(Saved data entries)
+===+
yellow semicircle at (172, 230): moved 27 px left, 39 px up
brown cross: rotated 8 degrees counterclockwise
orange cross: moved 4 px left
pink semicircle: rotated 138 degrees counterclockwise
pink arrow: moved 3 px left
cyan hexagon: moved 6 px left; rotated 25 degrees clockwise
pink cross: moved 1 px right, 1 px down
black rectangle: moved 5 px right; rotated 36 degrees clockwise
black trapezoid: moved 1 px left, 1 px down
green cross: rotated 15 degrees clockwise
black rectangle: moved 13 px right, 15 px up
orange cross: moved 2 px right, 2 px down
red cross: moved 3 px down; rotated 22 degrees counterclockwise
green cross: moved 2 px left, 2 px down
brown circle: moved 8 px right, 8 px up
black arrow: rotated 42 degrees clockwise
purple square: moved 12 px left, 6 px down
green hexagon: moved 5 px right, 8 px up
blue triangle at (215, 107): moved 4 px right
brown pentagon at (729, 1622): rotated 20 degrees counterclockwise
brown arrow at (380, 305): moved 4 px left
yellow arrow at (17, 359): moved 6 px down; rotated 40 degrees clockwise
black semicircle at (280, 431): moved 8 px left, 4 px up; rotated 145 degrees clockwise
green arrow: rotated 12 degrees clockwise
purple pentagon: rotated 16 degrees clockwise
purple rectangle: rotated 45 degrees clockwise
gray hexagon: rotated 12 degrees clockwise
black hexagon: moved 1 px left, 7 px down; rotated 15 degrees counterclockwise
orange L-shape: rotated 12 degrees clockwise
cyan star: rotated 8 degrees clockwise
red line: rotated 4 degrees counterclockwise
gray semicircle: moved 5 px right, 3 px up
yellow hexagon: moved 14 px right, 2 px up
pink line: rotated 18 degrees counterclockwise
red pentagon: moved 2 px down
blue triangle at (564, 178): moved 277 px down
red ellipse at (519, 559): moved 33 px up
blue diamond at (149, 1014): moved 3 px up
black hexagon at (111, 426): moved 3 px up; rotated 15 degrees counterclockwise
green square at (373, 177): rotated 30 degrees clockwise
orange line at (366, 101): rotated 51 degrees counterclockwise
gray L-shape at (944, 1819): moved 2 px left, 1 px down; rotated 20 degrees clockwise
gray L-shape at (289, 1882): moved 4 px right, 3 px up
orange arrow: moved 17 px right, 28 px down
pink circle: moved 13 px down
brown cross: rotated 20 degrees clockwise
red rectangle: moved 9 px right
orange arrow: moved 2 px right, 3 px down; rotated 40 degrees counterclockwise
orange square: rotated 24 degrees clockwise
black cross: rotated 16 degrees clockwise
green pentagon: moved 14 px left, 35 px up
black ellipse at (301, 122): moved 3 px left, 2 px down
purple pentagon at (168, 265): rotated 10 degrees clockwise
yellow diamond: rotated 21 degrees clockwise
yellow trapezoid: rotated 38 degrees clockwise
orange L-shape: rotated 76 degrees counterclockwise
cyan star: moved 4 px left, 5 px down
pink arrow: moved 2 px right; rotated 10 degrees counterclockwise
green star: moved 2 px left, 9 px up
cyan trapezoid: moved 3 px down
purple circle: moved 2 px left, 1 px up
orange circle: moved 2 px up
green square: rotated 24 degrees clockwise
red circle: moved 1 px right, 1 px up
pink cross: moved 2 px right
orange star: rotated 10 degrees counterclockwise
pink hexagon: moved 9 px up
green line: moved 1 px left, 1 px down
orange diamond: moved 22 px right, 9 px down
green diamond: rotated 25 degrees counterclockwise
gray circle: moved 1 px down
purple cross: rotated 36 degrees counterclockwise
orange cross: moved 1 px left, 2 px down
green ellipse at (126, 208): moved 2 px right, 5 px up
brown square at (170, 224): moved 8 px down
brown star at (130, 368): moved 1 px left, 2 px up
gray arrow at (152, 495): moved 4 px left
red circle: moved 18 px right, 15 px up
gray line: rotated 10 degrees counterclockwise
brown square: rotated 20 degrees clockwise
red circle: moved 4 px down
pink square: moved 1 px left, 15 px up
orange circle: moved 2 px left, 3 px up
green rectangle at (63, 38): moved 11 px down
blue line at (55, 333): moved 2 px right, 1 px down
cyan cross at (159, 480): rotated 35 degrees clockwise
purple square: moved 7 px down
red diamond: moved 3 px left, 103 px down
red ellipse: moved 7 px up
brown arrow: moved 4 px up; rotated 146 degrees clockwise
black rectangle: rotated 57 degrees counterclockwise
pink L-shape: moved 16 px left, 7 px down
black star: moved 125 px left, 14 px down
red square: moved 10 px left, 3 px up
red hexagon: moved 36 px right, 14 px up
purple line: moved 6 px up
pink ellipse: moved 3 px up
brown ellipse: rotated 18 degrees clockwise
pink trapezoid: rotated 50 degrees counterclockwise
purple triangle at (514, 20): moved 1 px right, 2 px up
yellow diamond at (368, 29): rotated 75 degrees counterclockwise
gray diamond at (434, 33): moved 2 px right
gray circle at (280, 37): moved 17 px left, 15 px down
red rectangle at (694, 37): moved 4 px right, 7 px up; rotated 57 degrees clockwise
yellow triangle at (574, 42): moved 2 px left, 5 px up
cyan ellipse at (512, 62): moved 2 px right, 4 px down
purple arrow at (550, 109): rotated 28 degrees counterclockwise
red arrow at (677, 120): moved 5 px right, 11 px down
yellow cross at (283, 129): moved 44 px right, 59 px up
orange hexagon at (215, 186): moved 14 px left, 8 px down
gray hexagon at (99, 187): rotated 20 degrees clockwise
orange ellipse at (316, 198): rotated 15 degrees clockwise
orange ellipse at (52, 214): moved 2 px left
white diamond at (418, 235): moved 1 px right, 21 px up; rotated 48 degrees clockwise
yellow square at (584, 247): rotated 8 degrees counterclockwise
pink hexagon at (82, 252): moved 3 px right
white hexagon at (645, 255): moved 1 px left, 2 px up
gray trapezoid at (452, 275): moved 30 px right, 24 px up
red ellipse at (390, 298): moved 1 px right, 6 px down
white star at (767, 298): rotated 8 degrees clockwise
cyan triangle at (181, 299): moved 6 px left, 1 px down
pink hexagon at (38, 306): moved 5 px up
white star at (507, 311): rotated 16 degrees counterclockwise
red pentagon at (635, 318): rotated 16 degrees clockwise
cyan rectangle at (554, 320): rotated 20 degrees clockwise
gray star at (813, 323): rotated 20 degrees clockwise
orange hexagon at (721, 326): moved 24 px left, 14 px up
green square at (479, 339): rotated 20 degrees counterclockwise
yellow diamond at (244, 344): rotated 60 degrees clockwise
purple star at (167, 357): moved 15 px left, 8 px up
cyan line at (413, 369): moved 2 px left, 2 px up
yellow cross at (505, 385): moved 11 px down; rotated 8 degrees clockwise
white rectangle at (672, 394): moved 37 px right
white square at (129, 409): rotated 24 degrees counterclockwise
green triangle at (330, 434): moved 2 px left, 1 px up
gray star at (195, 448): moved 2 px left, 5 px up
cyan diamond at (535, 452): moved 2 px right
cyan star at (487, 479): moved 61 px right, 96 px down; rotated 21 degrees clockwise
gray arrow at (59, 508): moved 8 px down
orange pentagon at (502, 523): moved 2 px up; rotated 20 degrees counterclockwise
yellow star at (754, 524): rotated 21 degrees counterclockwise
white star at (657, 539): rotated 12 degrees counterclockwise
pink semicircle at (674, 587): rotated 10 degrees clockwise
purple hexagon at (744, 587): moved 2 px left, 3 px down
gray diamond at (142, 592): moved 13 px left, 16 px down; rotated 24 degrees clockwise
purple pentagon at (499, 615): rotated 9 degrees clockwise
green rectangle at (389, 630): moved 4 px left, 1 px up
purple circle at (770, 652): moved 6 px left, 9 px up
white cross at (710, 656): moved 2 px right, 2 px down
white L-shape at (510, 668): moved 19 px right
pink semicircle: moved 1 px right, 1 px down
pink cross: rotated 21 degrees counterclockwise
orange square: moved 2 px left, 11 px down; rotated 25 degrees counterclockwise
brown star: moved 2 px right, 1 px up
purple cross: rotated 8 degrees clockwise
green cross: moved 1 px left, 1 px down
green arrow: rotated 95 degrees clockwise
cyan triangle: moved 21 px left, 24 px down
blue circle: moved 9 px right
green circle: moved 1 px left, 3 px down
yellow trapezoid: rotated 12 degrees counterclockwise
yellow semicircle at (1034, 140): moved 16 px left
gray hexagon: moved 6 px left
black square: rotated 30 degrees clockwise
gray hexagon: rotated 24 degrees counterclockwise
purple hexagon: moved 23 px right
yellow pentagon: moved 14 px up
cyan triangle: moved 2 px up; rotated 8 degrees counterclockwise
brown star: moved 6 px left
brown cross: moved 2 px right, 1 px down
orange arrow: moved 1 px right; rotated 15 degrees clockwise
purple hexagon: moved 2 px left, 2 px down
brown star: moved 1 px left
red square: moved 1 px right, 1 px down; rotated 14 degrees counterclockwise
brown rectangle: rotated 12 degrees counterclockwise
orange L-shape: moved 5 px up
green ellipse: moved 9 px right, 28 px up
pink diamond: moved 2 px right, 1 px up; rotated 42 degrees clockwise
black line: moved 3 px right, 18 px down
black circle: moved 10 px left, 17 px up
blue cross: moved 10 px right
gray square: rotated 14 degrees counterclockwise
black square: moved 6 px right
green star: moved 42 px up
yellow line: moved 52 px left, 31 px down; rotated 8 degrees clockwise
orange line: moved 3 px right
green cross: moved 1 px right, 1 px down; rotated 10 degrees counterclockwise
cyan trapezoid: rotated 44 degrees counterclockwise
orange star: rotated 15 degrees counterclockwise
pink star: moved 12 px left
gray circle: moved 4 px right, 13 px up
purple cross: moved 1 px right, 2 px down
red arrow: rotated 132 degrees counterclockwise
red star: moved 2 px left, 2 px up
+===+
From the line holding "red arrow at" to the line holding "red ellipse at (390, 298): moved", inclusive, restate each line above exactly as written.

_Answer to the problem_
red arrow at (677, 120): moved 5 px right, 11 px down
yellow cross at (283, 129): moved 44 px right, 59 px up
orange hexagon at (215, 186): moved 14 px left, 8 px down
gray hexagon at (99, 187): rotated 20 degrees clockwise
orange ellipse at (316, 198): rotated 15 degrees clockwise
orange ellipse at (52, 214): moved 2 px left
white diamond at (418, 235): moved 1 px right, 21 px up; rotated 48 degrees clockwise
yellow square at (584, 247): rotated 8 degrees counterclockwise
pink hexagon at (82, 252): moved 3 px right
white hexagon at (645, 255): moved 1 px left, 2 px up
gray trapezoid at (452, 275): moved 30 px right, 24 px up
red ellipse at (390, 298): moved 1 px right, 6 px down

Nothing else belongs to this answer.